All pictures must be dropped, while the entries are given again word for word.

----- TASK INPUTS -----

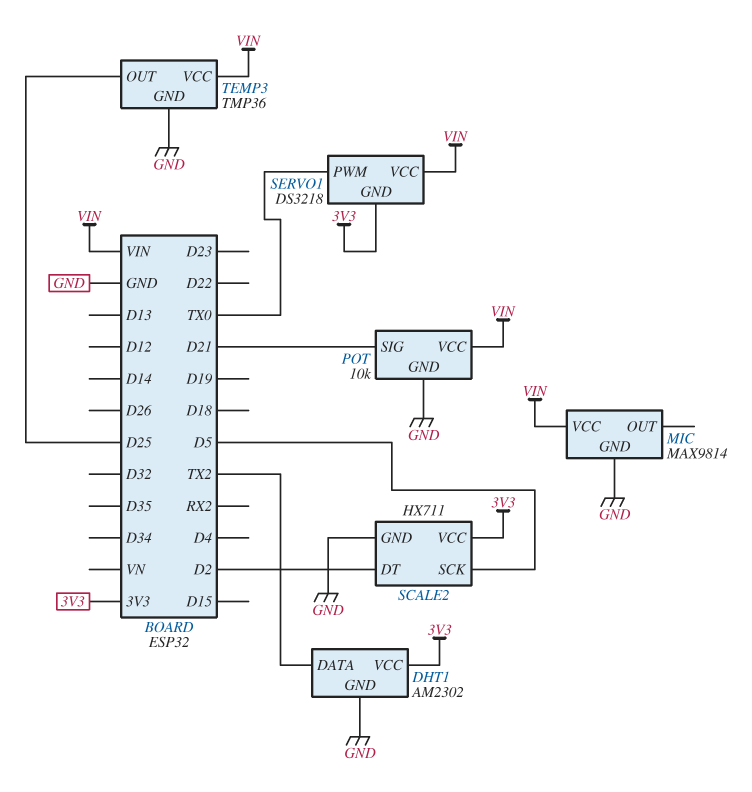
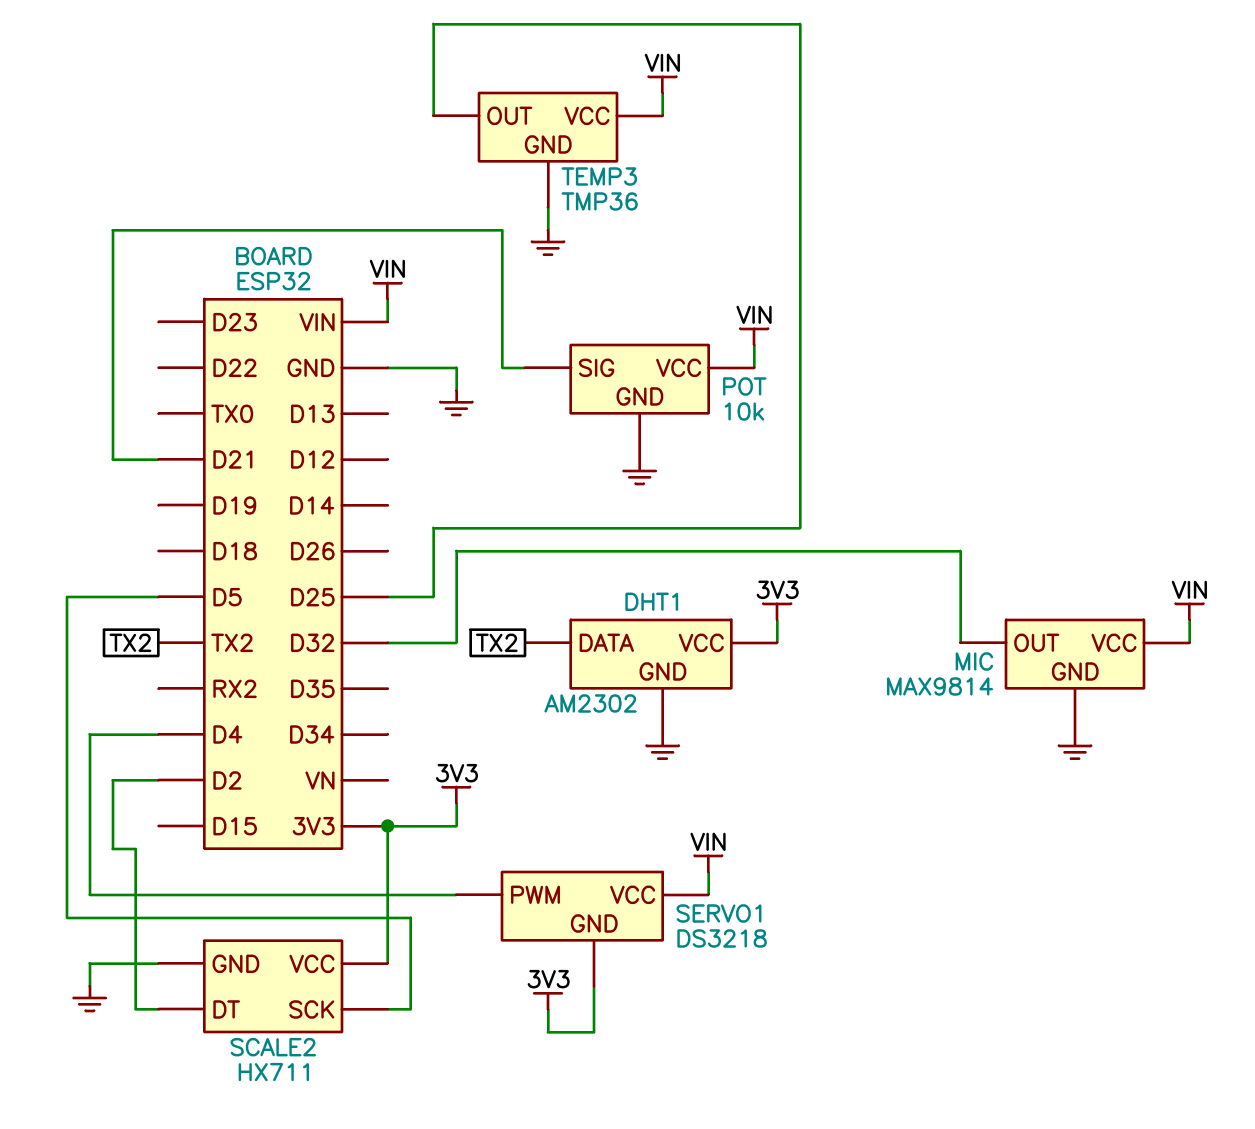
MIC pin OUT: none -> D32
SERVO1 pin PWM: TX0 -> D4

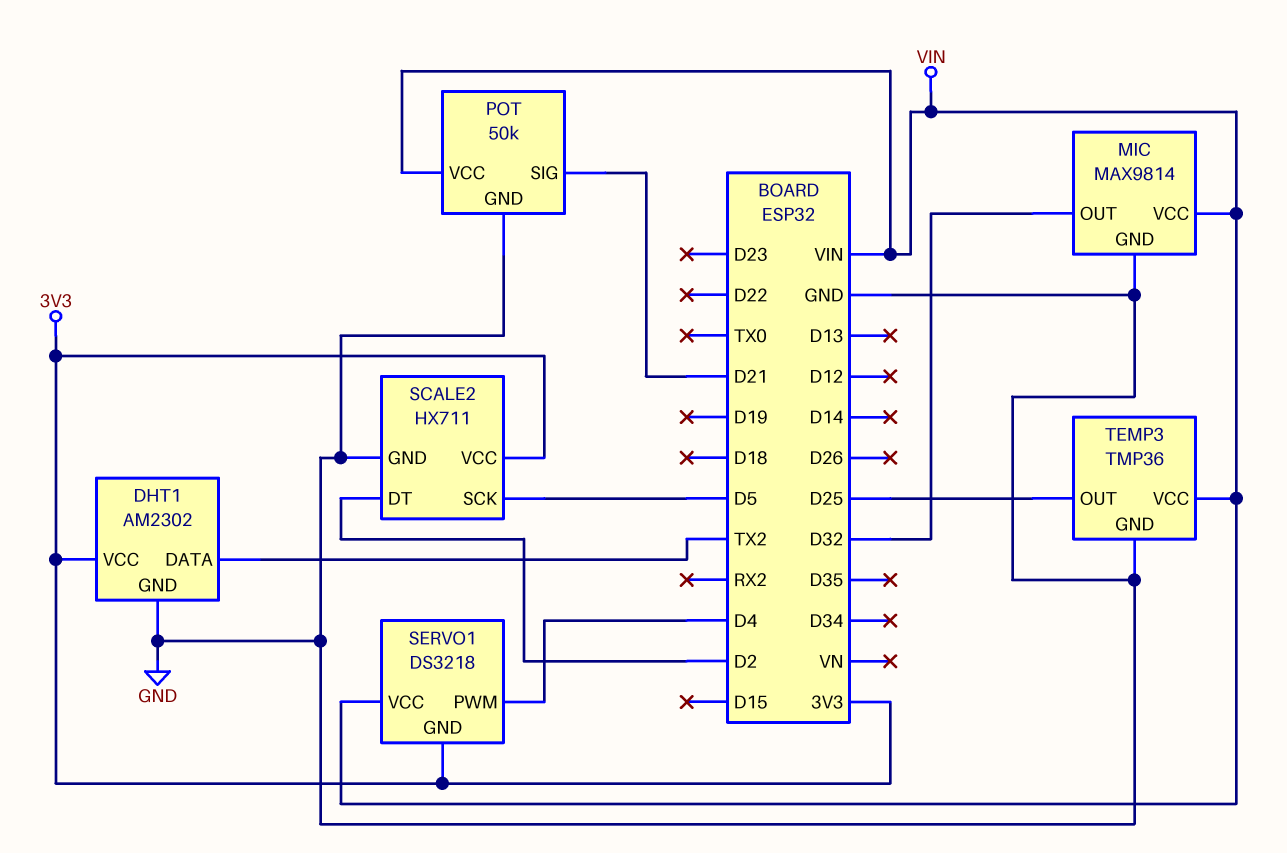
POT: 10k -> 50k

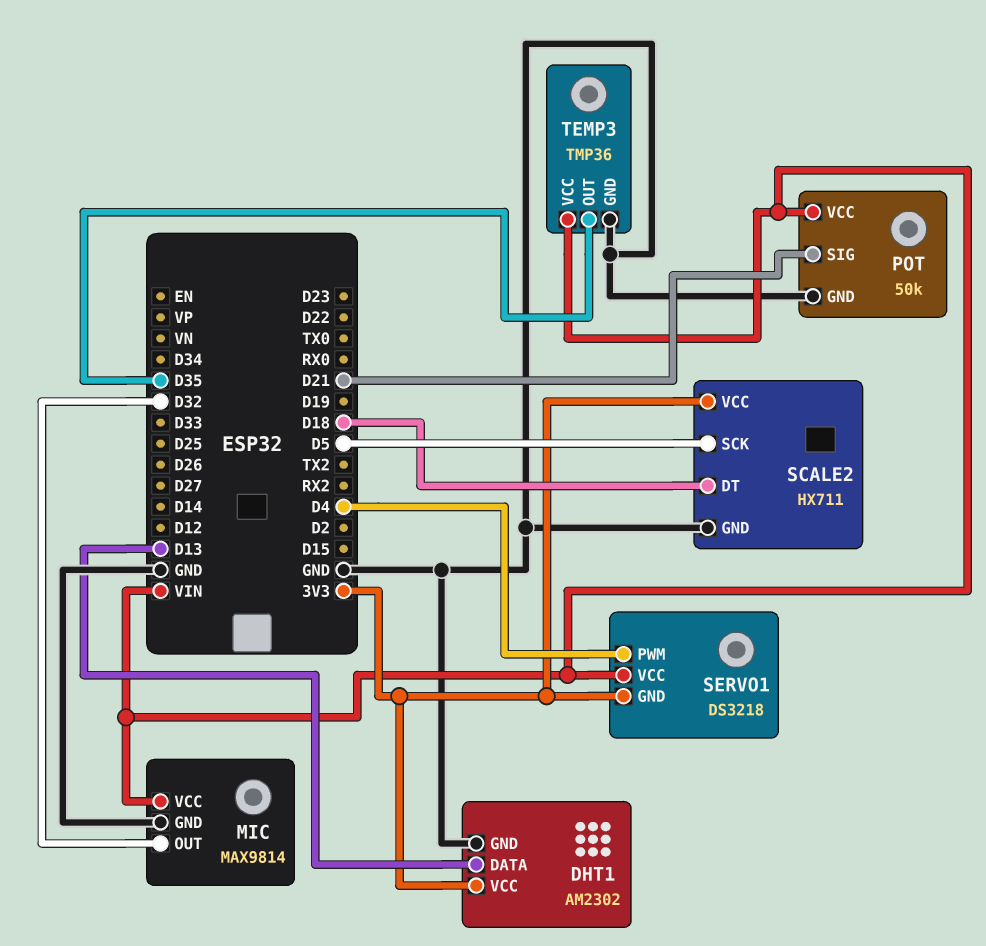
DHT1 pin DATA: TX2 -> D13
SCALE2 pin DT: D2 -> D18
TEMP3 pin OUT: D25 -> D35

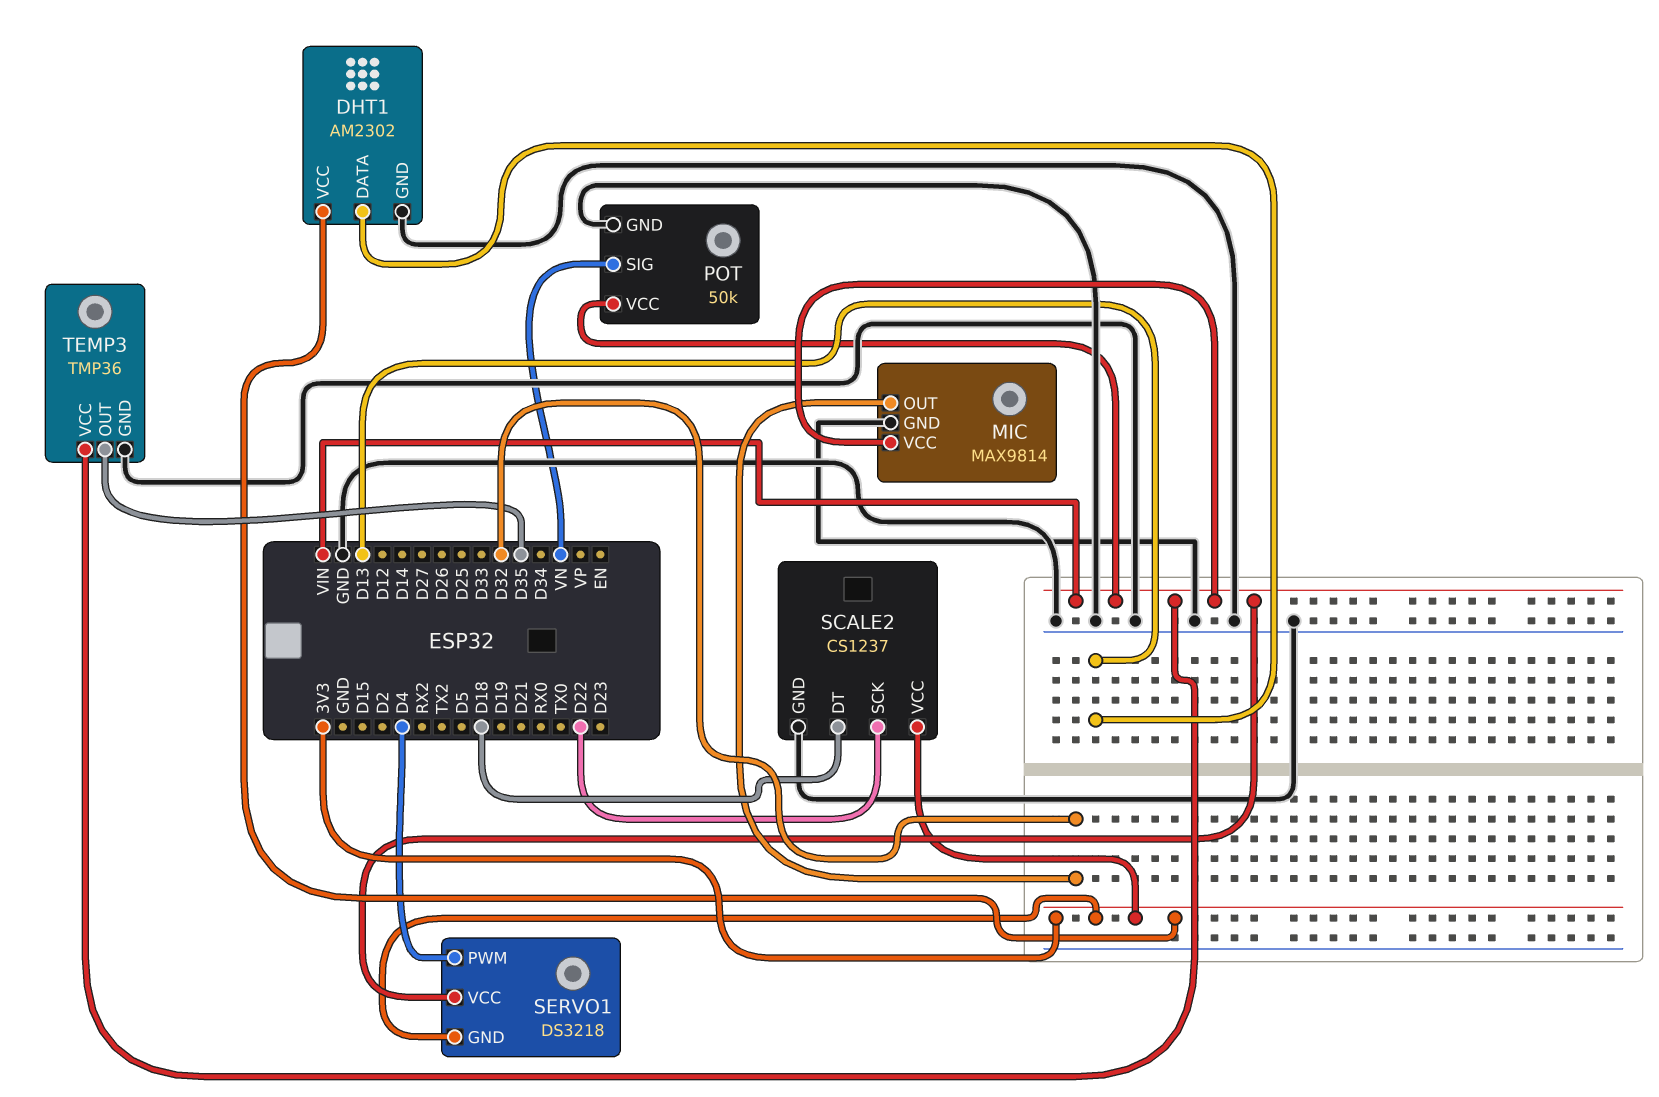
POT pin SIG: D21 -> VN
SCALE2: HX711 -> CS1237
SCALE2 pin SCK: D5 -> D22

-----

WRITTEN REPLY »
MIC pin OUT: none -> D32
SERVO1 pin PWM: TX0 -> D4

POT: 10k -> 50k

DHT1 pin DATA: TX2 -> D13
SCALE2 pin DT: D2 -> D18
TEMP3 pin OUT: D25 -> D35

POT pin SIG: D21 -> VN
SCALE2: HX711 -> CS1237
SCALE2 pin SCK: D5 -> D22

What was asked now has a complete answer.